### TASK DATA:
════════════════

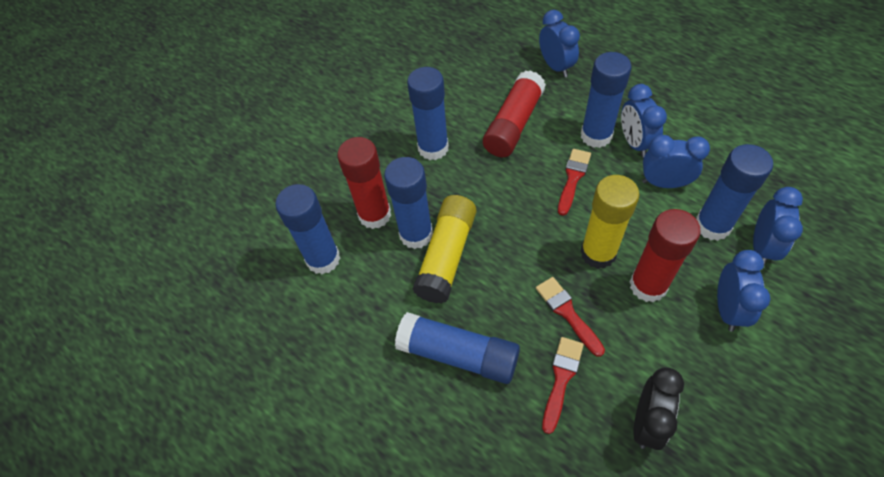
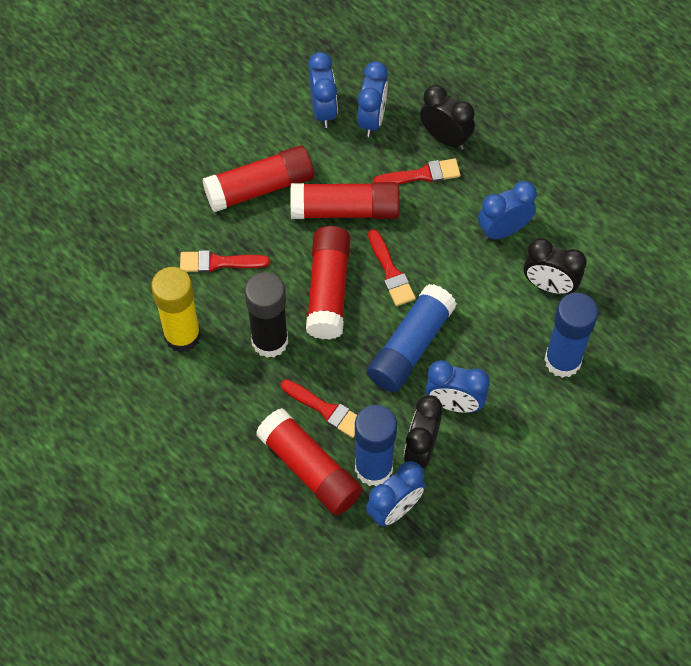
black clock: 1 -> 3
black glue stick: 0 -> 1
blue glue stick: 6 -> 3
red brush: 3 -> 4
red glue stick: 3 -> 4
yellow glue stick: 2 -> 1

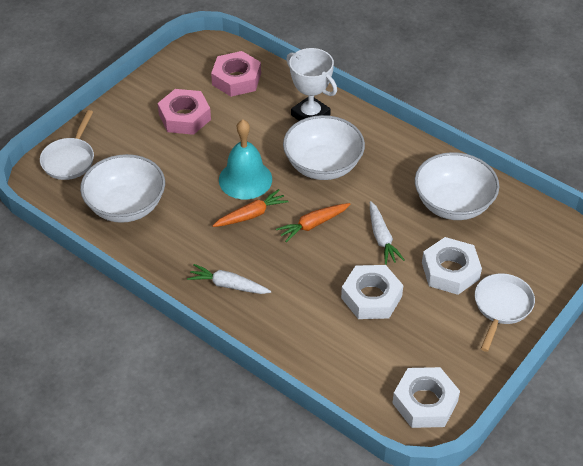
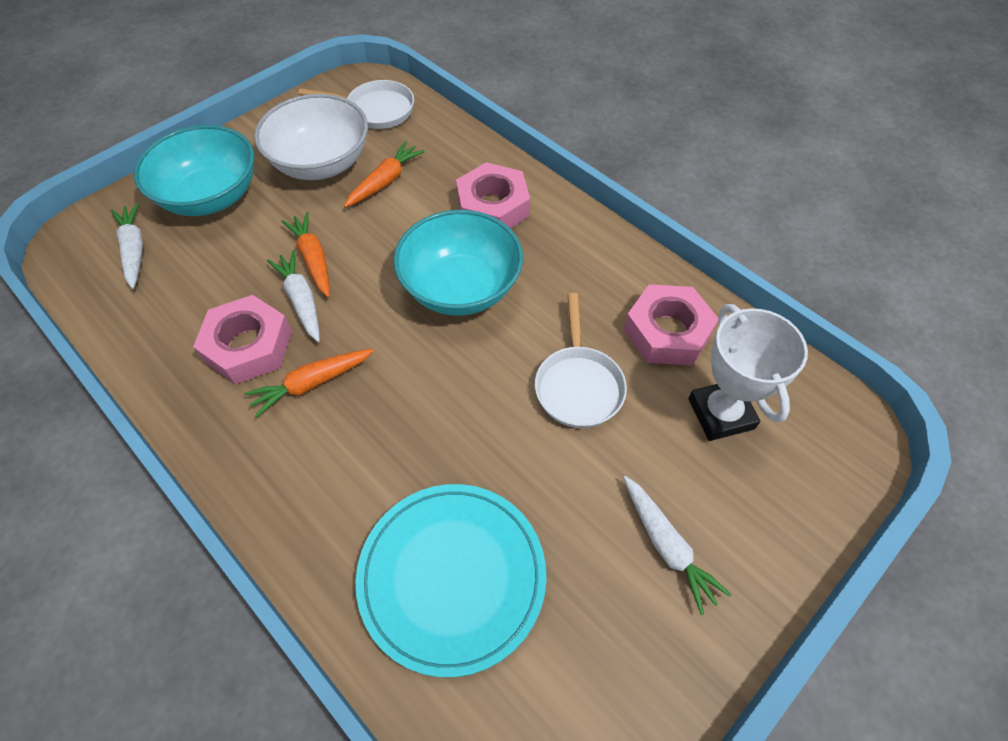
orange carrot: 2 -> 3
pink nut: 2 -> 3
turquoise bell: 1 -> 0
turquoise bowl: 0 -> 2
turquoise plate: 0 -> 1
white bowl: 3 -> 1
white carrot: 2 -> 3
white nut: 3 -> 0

════════════════

### WORK TO COMPLETE:
Your copy should hold each line above exactly and no pictures at all.

### FINISHED EXERCISE:
black clock: 1 -> 3
black glue stick: 0 -> 1
blue glue stick: 6 -> 3
red brush: 3 -> 4
red glue stick: 3 -> 4
yellow glue stick: 2 -> 1

orange carrot: 2 -> 3
pink nut: 2 -> 3
turquoise bell: 1 -> 0
turquoise bowl: 0 -> 2
turquoise plate: 0 -> 1
white bowl: 3 -> 1
white carrot: 2 -> 3
white nut: 3 -> 0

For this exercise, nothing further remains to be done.